• [Data extracts]:
/---

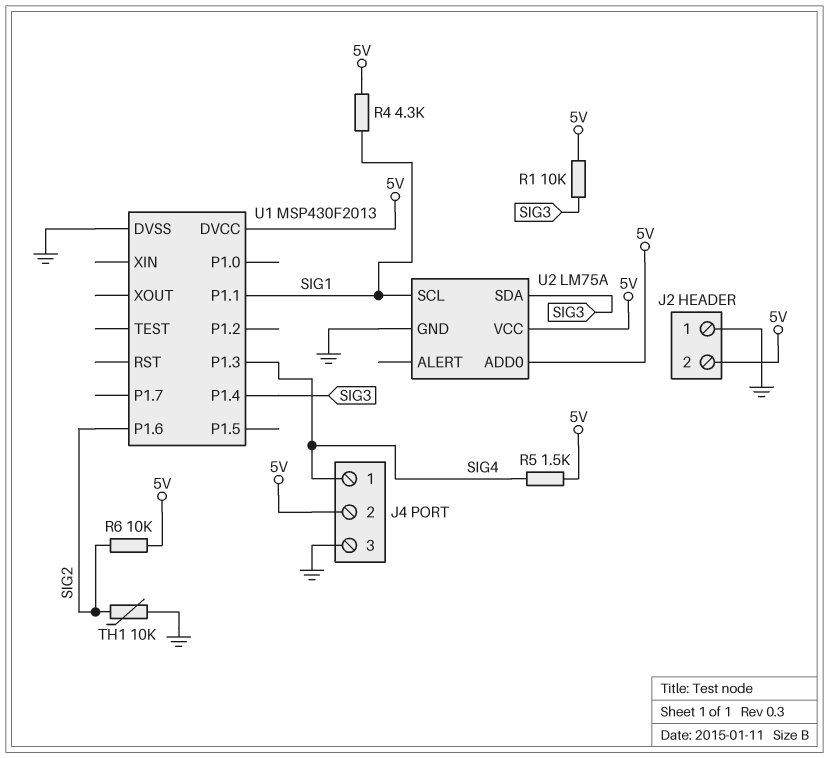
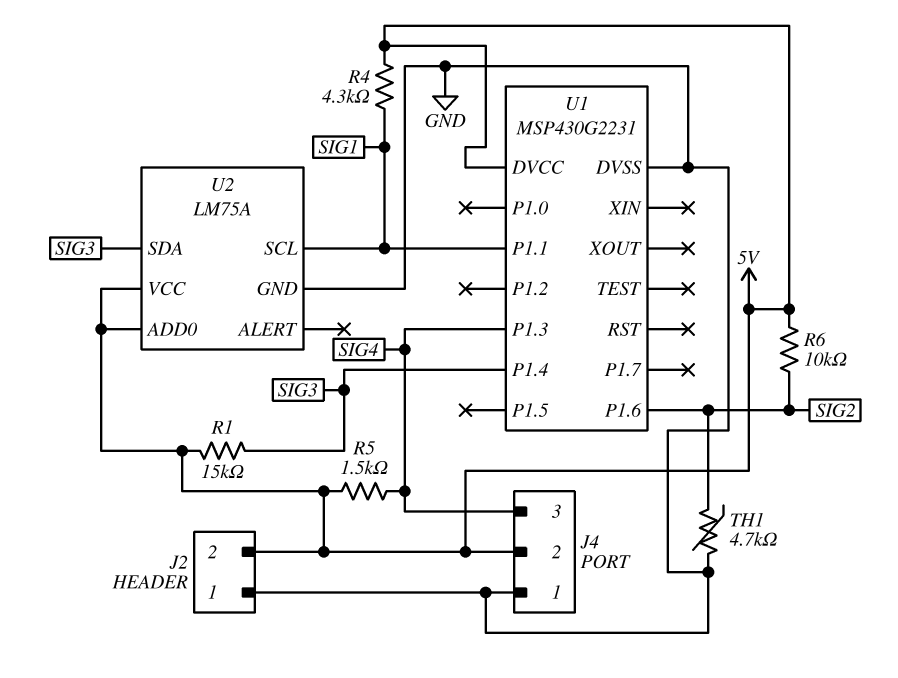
J4 pin 1: SIG4 -> GND
J4 pin 3: GND -> SIG4
R1: 10k (5V, SIG3) -> 15k (5V, SIG3)
TH1: 10k (GND, SIG2) -> 4.7k (GND, SIG2)
U1: MSP430F2013 -> MSP430G2231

\---

• [Problem details]: What is needed is an exact copy of the lines from the one containing "J4 pin 3: GND -> SIG4" through the last line of the records above, both included.

• [Response area]:
J4 pin 3: GND -> SIG4
R1: 10k (5V, SIG3) -> 15k (5V, SIG3)
TH1: 10k (GND, SIG2) -> 4.7k (GND, SIG2)
U1: MSP430F2013 -> MSP430G2231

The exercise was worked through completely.